** Supplied data **
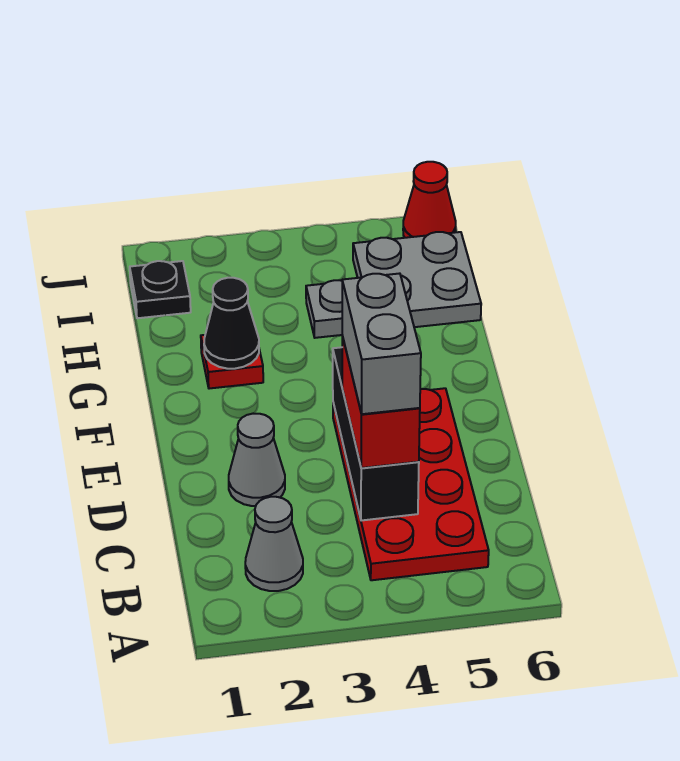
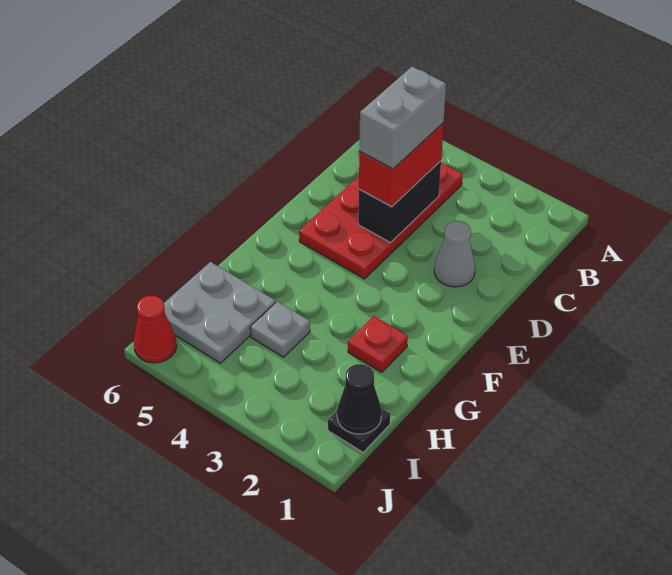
grey cone B2 level 1 -> none
black brick C4:E4 level 2 -> black brick C4:D4 level 2
black cone G2 level 2 -> black cone I1 level 2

** What is being asked **
None of the pictures belong in the copy; repeat all other material exactly.

** Solved exercise **
grey cone B2 level 1 -> none
black brick C4:E4 level 2 -> black brick C4:D4 level 2
black cone G2 level 2 -> black cone I1 level 2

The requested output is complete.